** Material for this exercise follows **

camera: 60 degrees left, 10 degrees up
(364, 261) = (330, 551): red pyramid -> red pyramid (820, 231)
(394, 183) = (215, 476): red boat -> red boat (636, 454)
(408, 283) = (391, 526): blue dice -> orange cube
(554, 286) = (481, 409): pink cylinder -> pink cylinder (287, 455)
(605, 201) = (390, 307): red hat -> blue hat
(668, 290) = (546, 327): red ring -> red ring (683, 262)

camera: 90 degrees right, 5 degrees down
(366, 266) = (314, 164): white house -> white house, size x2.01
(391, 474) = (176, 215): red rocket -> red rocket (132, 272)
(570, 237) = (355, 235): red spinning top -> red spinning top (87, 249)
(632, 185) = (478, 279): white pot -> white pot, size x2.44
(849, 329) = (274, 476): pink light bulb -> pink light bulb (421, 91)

** End of Material for this exercise **
** Material for this exercise follows **

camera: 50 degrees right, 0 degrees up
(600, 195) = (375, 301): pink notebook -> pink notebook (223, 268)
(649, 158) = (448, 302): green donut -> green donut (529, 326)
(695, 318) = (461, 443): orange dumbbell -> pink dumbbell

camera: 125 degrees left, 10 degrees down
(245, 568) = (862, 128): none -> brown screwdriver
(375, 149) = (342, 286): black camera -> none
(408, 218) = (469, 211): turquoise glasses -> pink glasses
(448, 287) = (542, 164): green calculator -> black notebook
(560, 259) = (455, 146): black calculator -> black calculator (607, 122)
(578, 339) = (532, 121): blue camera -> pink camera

** End of Material for this exercise **

Work request: Working from the records above, write out verbatim only the lines from the line containing "camera: 60 degrees left, 10 degrees up" through the line containing "camera: 90 degrees right, 5 degrees down".

Answer section:
camera: 60 degrees left, 10 degrees up
(364, 261) = (330, 551): red pyramid -> red pyramid (820, 231)
(394, 183) = (215, 476): red boat -> red boat (636, 454)
(408, 283) = (391, 526): blue dice -> orange cube
(554, 286) = (481, 409): pink cylinder -> pink cylinder (287, 455)
(605, 201) = (390, 307): red hat -> blue hat
(668, 290) = (546, 327): red ring -> red ring (683, 262)

camera: 90 degrees right, 5 degrees down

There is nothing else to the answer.